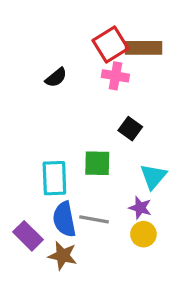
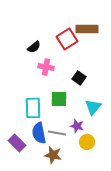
red square: (110, 45) -> (67, 39), moved
pink cross: (115, 76) -> (46, 67), moved
purple star: (140, 208) -> (77, 126), moved
brown star: (63, 256) -> (53, 155), moved

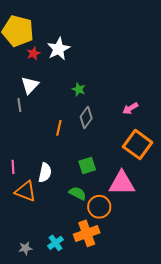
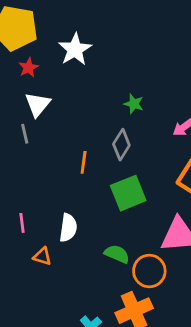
red star: (33, 53) -> (28, 68), moved
green star: (79, 89) -> (134, 104), moved
green square: (87, 165) -> (128, 193), moved, size x1.4
orange triangle: (26, 191) -> (42, 256), size x0.6

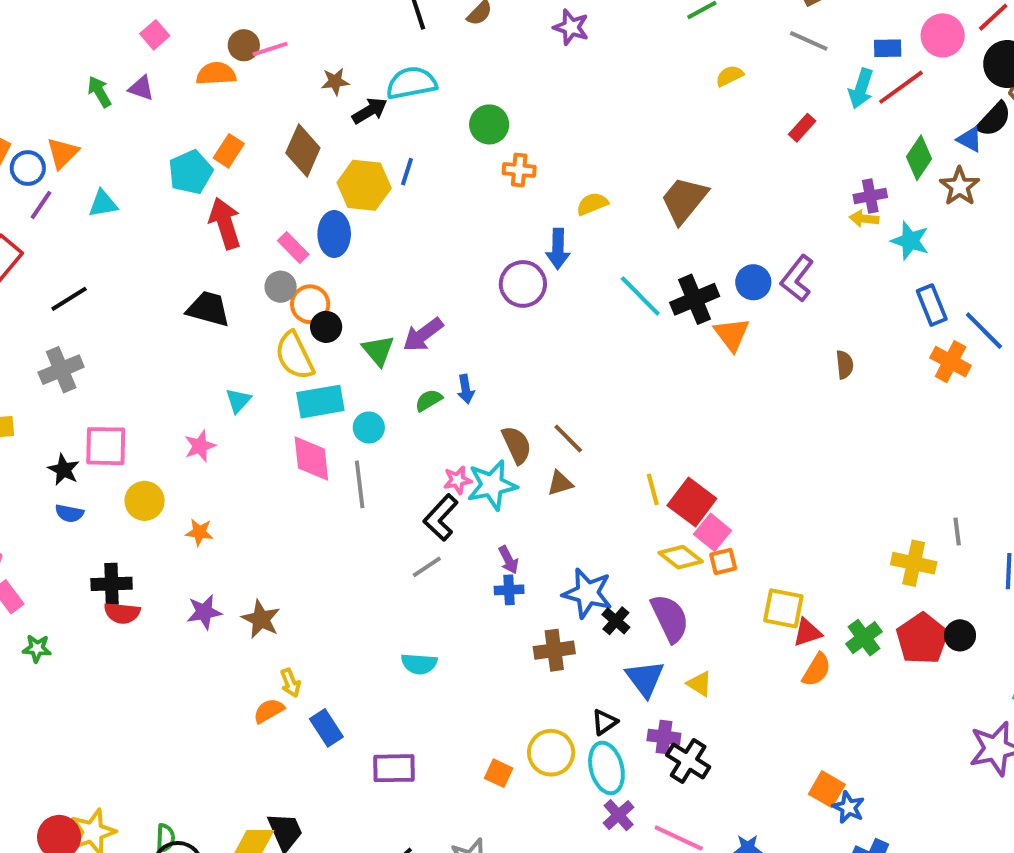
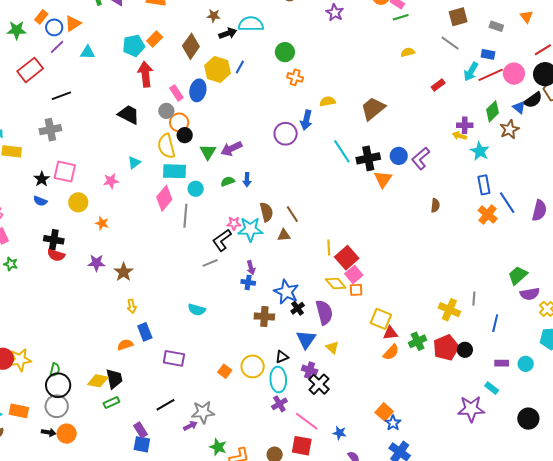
pink circle: (943, 35) -> (514, 74), moved
pink diamond: (311, 458) -> (164, 198), turned 35
orange semicircle: (269, 711) -> (125, 345), moved

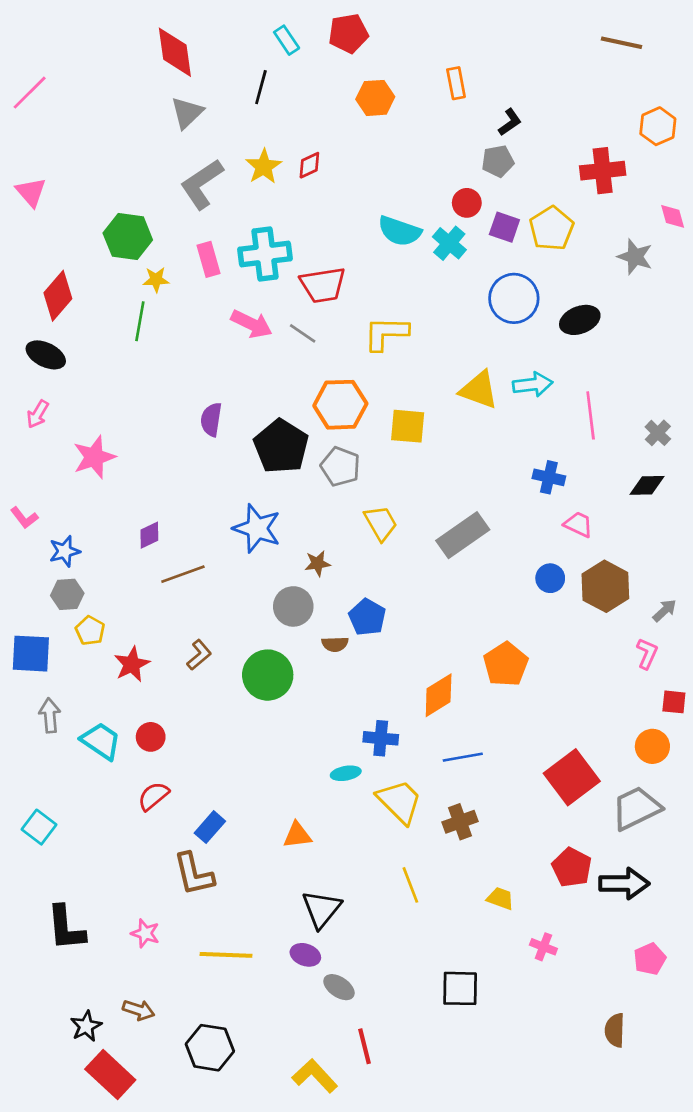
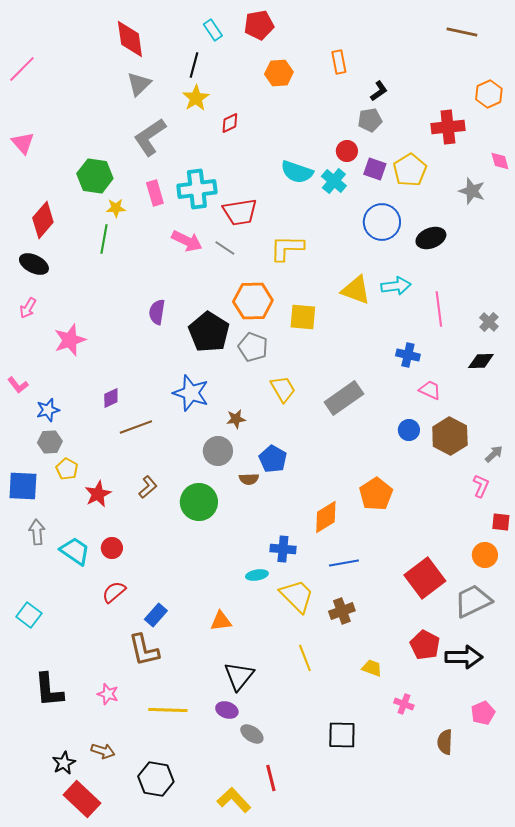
yellow star: (264, 167) -> (196, 98), moved
brown semicircle: (615, 1030) -> (445, 742), moved

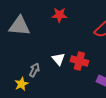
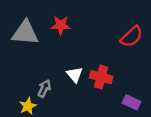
red star: (59, 15) -> (61, 25), moved

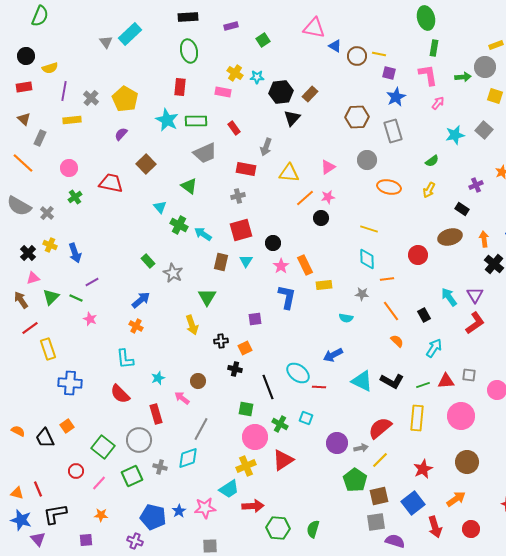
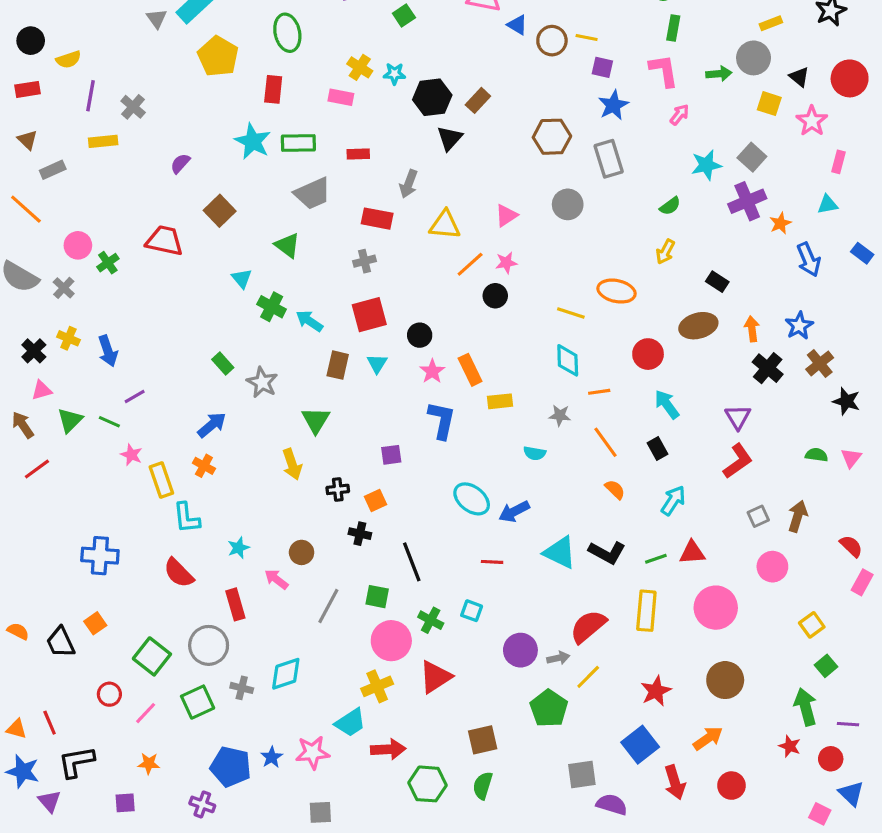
yellow pentagon: (125, 99) -> (218, 56), moved
red rectangle: (234, 128) -> (358, 154), turned -56
gray rectangle: (40, 138) -> (53, 170), turned 42
pink circle: (69, 168) -> (78, 245), moved
purple cross: (476, 185) -> (747, 201), moved, size x1.6
orange ellipse: (389, 187) -> (617, 291), moved
cyan arrow: (449, 297) -> (667, 404), moved
yellow rectangle: (48, 349) -> (161, 480), moved
cyan ellipse: (298, 373) -> (472, 499), moved
gray square: (469, 375) -> (758, 516), moved, turned -32
gray line: (201, 429) -> (328, 606), moved
brown square: (379, 496) -> (483, 740), moved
+++
Using the records above, report the count of lines holding "ellipse" and nothing else.

Completed task: 2